--- The data Enclosed Below ---
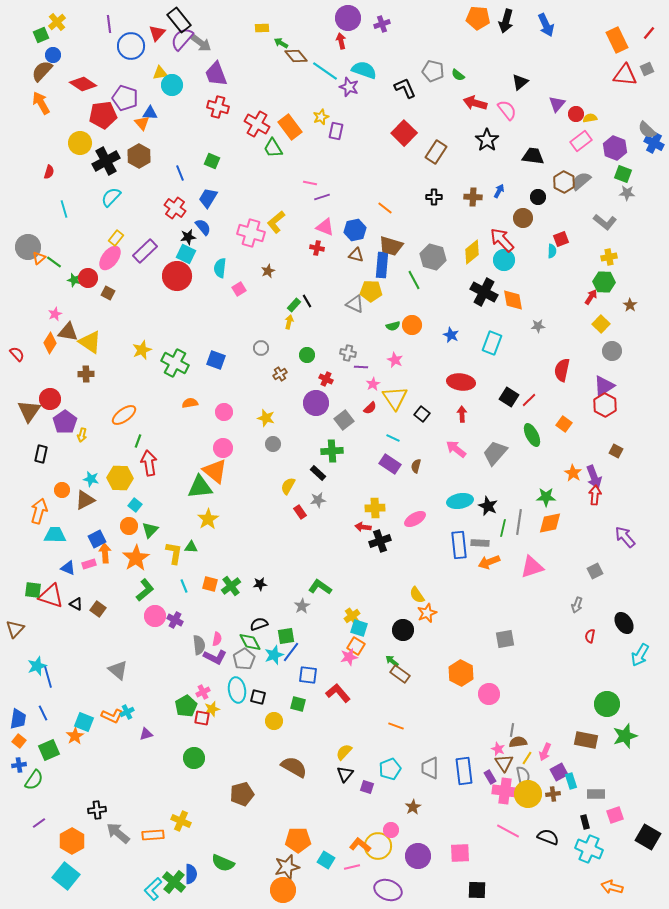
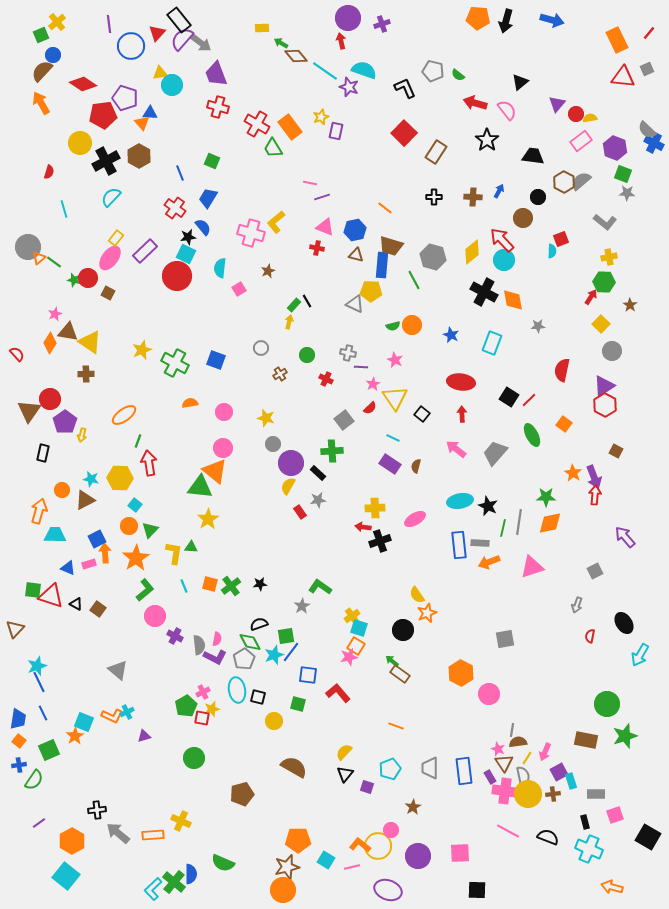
blue arrow at (546, 25): moved 6 px right, 5 px up; rotated 50 degrees counterclockwise
red triangle at (625, 75): moved 2 px left, 2 px down
purple circle at (316, 403): moved 25 px left, 60 px down
black rectangle at (41, 454): moved 2 px right, 1 px up
green triangle at (200, 487): rotated 12 degrees clockwise
purple cross at (175, 620): moved 16 px down
blue line at (48, 677): moved 9 px left, 5 px down; rotated 10 degrees counterclockwise
purple triangle at (146, 734): moved 2 px left, 2 px down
--- End of Enclosed The data ---
Exercise >>
Copy each line above containing the string "degrees".

Exercise solution >>
blue arrow at (546, 25): moved 6 px right, 5 px up; rotated 50 degrees counterclockwise
green triangle at (200, 487): rotated 12 degrees clockwise
blue line at (48, 677): moved 9 px left, 5 px down; rotated 10 degrees counterclockwise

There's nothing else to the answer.